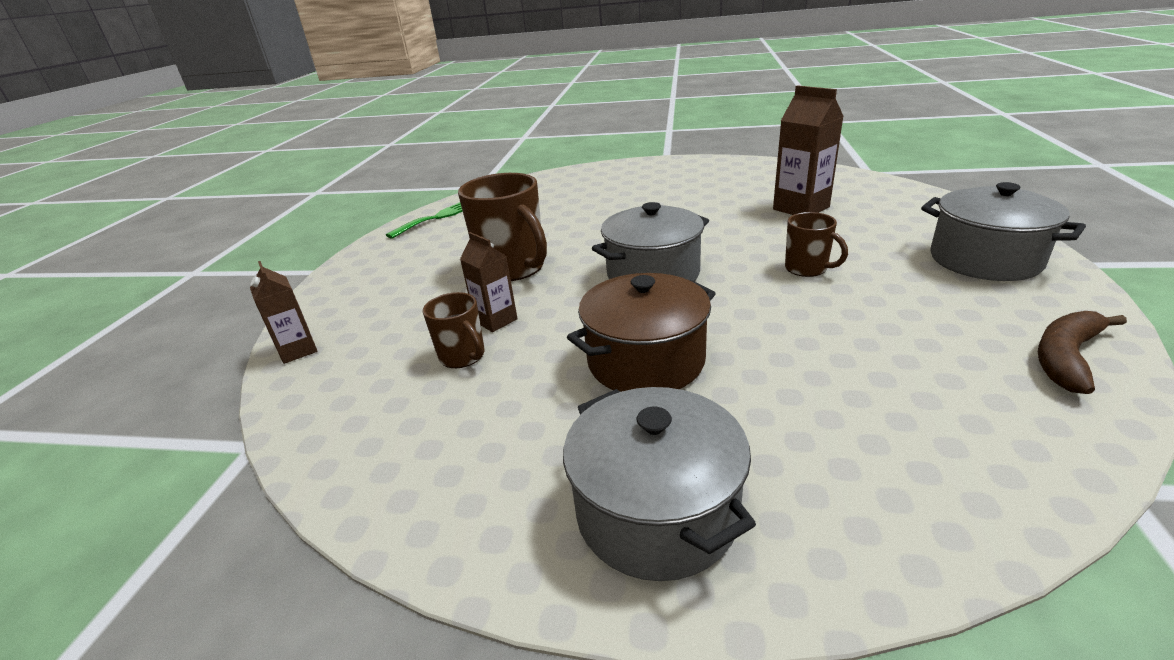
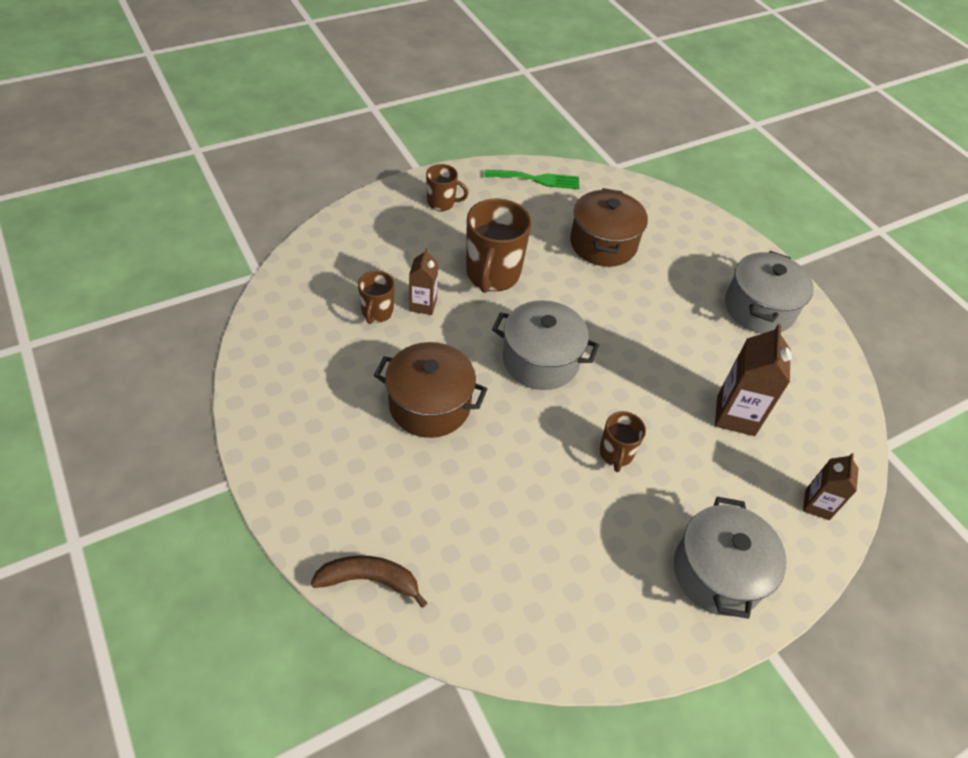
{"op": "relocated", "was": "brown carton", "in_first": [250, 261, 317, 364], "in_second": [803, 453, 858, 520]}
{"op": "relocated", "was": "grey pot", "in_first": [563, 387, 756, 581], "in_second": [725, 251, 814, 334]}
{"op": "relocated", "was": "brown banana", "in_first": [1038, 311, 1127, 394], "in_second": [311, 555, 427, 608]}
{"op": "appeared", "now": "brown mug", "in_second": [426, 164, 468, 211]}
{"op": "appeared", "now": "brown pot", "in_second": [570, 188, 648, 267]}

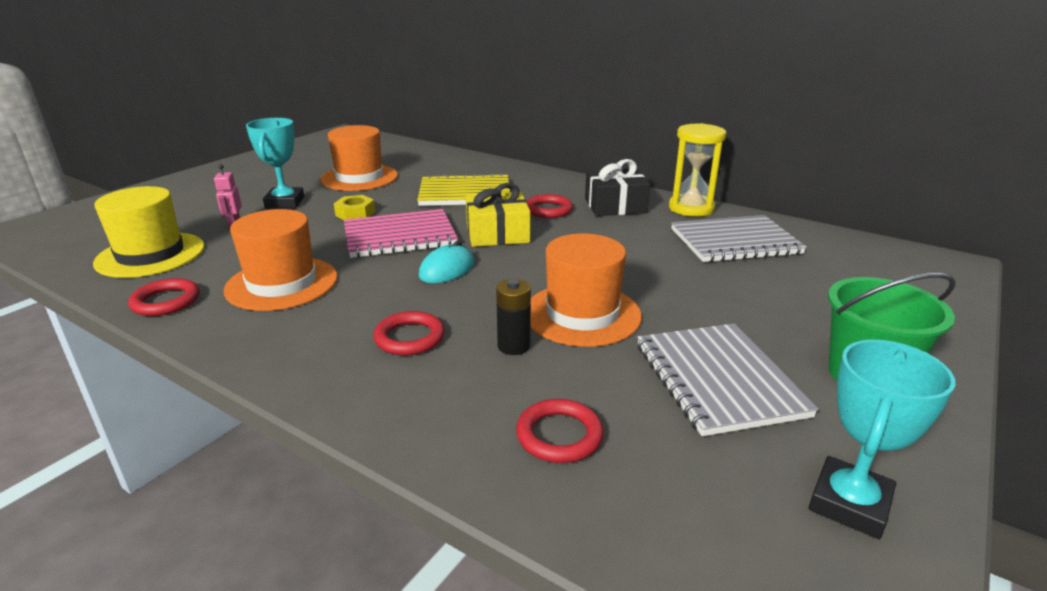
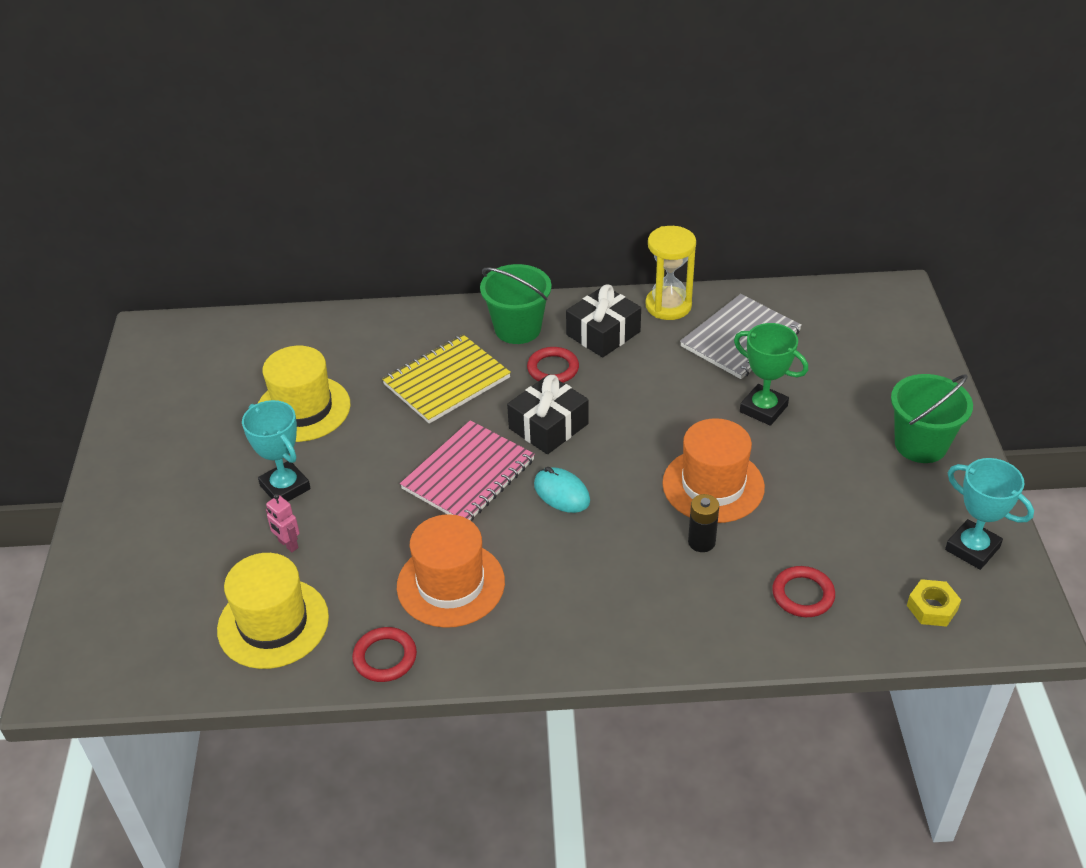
{"op": "colour", "was": "orange hat", "now": "yellow hat", "in_first": [320, 125, 398, 191], "in_second": [258, 346, 351, 442]}
{"op": "relocated", "was": "yellow nut", "in_first": [334, 195, 375, 220], "in_second": [907, 579, 961, 627]}
{"op": "missing", "was": "red ring", "in_first": [373, 311, 445, 356]}
{"op": "spun", "was": "turquoise mouse", "in_first": [418, 241, 474, 283], "in_second": [534, 467, 590, 513], "clockwise": -45}
{"op": "colour", "was": "yellow gift", "now": "black gift", "in_first": [466, 183, 531, 247], "in_second": [507, 374, 589, 454]}
{"op": "missing", "was": "grey notebook", "in_first": [637, 323, 819, 436]}
{"op": "spun", "was": "turquoise trophy", "in_first": [809, 340, 956, 539], "in_second": [945, 458, 1034, 570], "clockwise": -45}
{"op": "appeared", "now": "green bucket", "in_second": [480, 264, 552, 344]}
{"op": "appeared", "now": "green trophy", "in_second": [734, 323, 808, 426]}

++++++

An exact copy of the data is required, with the pictures excluded.

**Your response**
{"op": "relocated", "was": "brown carton", "in_first": [250, 261, 317, 364], "in_second": [803, 453, 858, 520]}
{"op": "relocated", "was": "grey pot", "in_first": [563, 387, 756, 581], "in_second": [725, 251, 814, 334]}
{"op": "relocated", "was": "brown banana", "in_first": [1038, 311, 1127, 394], "in_second": [311, 555, 427, 608]}
{"op": "appeared", "now": "brown mug", "in_second": [426, 164, 468, 211]}
{"op": "appeared", "now": "brown pot", "in_second": [570, 188, 648, 267]}

{"op": "colour", "was": "orange hat", "now": "yellow hat", "in_first": [320, 125, 398, 191], "in_second": [258, 346, 351, 442]}
{"op": "relocated", "was": "yellow nut", "in_first": [334, 195, 375, 220], "in_second": [907, 579, 961, 627]}
{"op": "missing", "was": "red ring", "in_first": [373, 311, 445, 356]}
{"op": "spun", "was": "turquoise mouse", "in_first": [418, 241, 474, 283], "in_second": [534, 467, 590, 513], "clockwise": -45}
{"op": "colour", "was": "yellow gift", "now": "black gift", "in_first": [466, 183, 531, 247], "in_second": [507, 374, 589, 454]}
{"op": "missing", "was": "grey notebook", "in_first": [637, 323, 819, 436]}
{"op": "spun", "was": "turquoise trophy", "in_first": [809, 340, 956, 539], "in_second": [945, 458, 1034, 570], "clockwise": -45}
{"op": "appeared", "now": "green bucket", "in_second": [480, 264, 552, 344]}
{"op": "appeared", "now": "green trophy", "in_second": [734, 323, 808, 426]}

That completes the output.